** DATASET CONTENT follows **

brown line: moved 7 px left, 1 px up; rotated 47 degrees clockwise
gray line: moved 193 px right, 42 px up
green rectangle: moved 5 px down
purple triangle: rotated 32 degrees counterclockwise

** End of DATASET CONTENT **
** DATASET CONTENT follows **

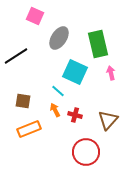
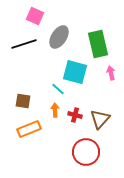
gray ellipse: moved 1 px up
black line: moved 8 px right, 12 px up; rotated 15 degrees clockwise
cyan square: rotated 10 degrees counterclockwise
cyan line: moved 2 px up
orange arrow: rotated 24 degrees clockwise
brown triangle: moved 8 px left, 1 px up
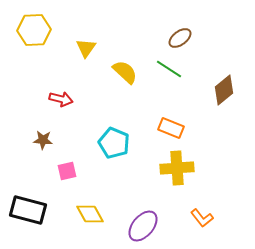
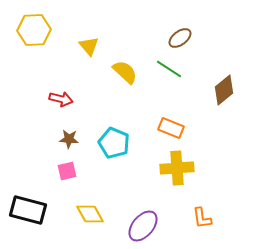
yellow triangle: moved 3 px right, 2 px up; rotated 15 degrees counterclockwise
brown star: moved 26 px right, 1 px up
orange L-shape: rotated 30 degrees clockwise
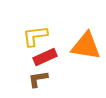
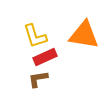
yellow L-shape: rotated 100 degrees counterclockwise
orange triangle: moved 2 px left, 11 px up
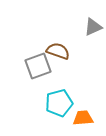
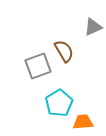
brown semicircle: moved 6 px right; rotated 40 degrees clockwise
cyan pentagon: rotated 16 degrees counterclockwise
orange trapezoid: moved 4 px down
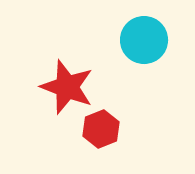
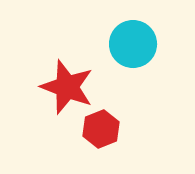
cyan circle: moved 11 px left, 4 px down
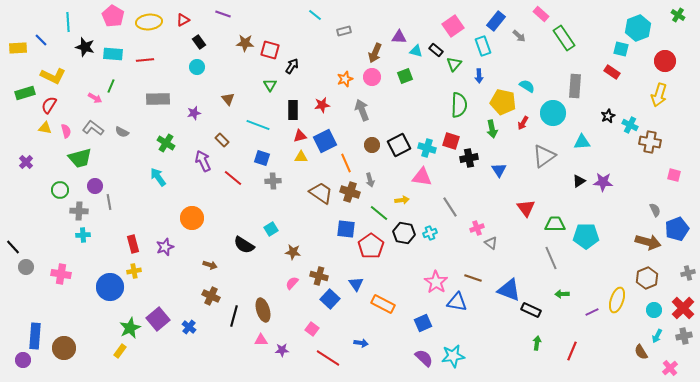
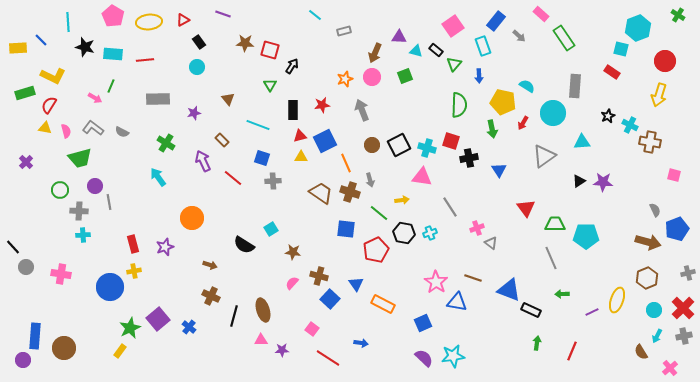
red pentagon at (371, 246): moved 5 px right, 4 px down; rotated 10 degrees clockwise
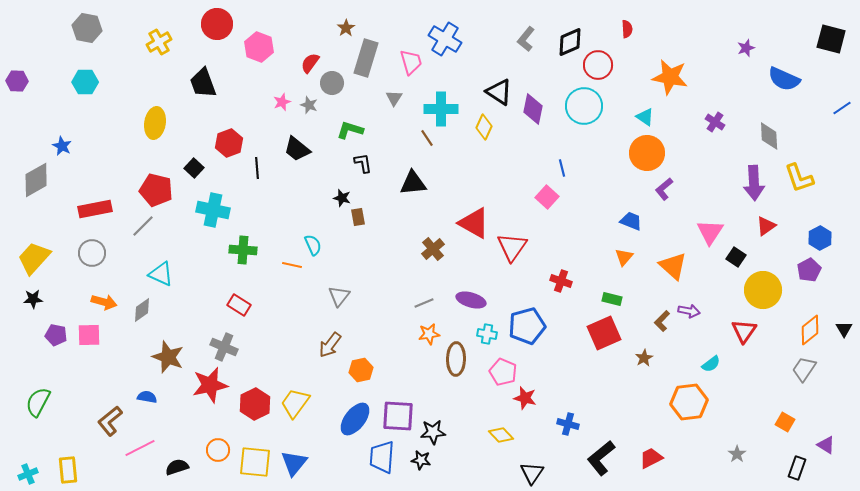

** End of DATASET CONTENT **

## YOUR OBJECTIVE
Your answer should consist of the lines from the line with "green rectangle: moved 5 px down" to the line with "purple triangle: rotated" above, repeated exactly, both ends included.

## WRITTEN ANSWER
green rectangle: moved 5 px down
purple triangle: rotated 32 degrees counterclockwise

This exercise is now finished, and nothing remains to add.